*Exercise brief*.
Scan the entries for lines with the word "degrees", then copy those lines.

#### Source information ####

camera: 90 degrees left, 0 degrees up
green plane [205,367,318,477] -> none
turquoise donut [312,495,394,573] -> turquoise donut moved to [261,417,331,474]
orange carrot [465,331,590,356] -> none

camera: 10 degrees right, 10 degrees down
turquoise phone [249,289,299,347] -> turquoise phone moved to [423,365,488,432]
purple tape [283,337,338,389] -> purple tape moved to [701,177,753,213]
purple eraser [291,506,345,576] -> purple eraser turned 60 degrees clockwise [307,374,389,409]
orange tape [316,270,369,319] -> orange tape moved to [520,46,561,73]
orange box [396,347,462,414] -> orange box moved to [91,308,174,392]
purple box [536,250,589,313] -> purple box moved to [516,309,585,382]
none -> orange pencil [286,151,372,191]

####
#### Source information ####

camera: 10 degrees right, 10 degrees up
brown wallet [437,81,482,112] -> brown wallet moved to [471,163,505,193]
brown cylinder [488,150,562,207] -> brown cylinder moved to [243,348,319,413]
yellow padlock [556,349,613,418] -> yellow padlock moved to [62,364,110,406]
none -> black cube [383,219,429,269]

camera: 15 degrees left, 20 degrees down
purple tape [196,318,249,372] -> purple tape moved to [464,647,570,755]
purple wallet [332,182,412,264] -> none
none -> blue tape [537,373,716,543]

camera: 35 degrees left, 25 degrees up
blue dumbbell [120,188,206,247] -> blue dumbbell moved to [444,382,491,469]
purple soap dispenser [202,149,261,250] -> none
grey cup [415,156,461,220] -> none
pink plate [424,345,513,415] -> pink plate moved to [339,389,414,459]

####

*Result*.
camera: 90 degrees left, 0 degrees up
camera: 10 degrees right, 10 degrees down
purple eraser [291,506,345,576] -> purple eraser turned 60 degrees clockwise [307,374,389,409]
camera: 10 degrees right, 10 degrees up
camera: 15 degrees left, 20 degrees down
camera: 35 degrees left, 25 degrees up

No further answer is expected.